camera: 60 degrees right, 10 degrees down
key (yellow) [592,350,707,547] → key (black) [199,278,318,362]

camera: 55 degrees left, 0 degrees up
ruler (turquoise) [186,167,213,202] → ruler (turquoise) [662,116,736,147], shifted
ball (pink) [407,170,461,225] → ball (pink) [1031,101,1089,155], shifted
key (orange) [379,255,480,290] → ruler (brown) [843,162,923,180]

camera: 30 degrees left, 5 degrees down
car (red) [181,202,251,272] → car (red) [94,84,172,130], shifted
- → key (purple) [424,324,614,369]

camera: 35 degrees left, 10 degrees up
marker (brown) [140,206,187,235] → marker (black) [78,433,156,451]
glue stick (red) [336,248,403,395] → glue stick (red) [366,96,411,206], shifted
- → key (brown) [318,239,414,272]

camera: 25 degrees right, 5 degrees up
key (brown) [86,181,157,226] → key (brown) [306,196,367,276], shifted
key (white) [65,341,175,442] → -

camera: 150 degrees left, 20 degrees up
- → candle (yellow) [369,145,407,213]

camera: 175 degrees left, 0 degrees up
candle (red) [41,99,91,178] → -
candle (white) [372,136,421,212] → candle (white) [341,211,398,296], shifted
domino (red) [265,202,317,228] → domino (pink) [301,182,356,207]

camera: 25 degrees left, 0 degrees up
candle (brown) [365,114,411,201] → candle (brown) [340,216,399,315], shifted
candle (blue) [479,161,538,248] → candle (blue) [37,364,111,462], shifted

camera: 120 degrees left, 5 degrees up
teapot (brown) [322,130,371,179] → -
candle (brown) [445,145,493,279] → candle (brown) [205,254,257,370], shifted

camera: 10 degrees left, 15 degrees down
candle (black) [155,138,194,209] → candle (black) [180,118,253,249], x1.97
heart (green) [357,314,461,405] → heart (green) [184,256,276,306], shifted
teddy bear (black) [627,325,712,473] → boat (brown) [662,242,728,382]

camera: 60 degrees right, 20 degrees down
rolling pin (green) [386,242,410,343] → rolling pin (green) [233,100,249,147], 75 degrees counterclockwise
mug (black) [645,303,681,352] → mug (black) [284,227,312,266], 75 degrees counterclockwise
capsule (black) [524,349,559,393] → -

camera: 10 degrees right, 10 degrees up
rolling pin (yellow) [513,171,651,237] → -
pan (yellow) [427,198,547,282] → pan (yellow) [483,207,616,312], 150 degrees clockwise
▬▬▬
◆ Your objective: Whenever the word "down" turns up in a line of the listing above, copy the line.

◆ Your solution:
camera: 60 degrees right, 10 degrees down
camera: 30 degrees left, 5 degrees down
camera: 10 degrees left, 15 degrees down
camera: 60 degrees right, 20 degrees down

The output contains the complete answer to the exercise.